[Opening INFORMATION SUPPLIED section]

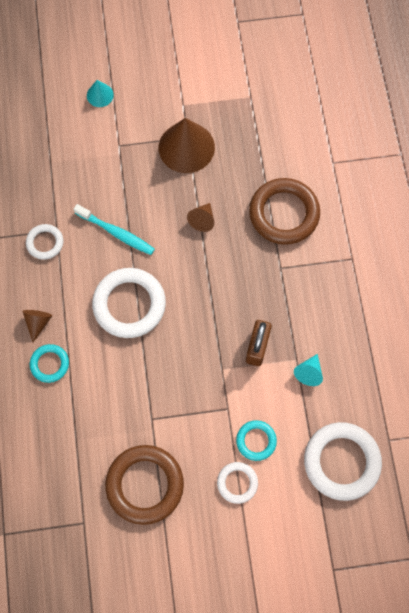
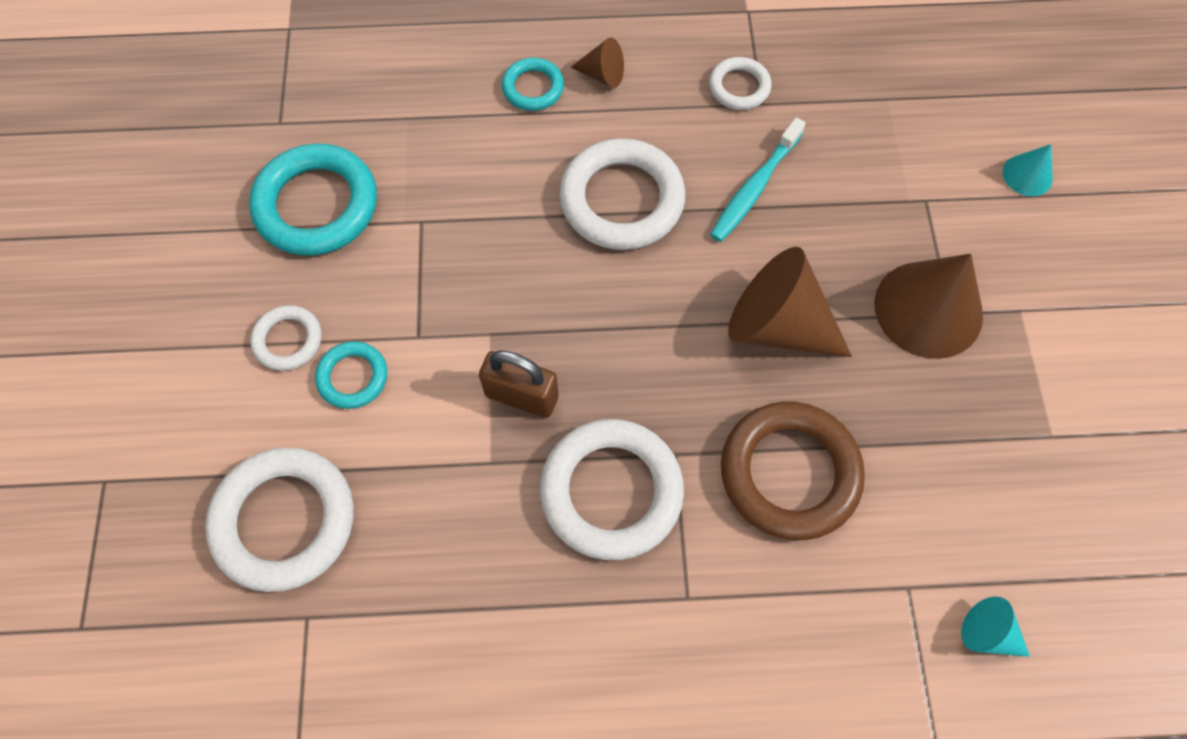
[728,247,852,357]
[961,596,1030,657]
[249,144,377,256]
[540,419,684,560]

[Closing INFORMATION SUPPLIED section]

# AIM OF THE TASK
The expected answer is an unaltered copy of the listing, images removed.

# SOLUTION TO THIS PROBLEM
[728,247,852,357]
[961,596,1030,657]
[249,144,377,256]
[540,419,684,560]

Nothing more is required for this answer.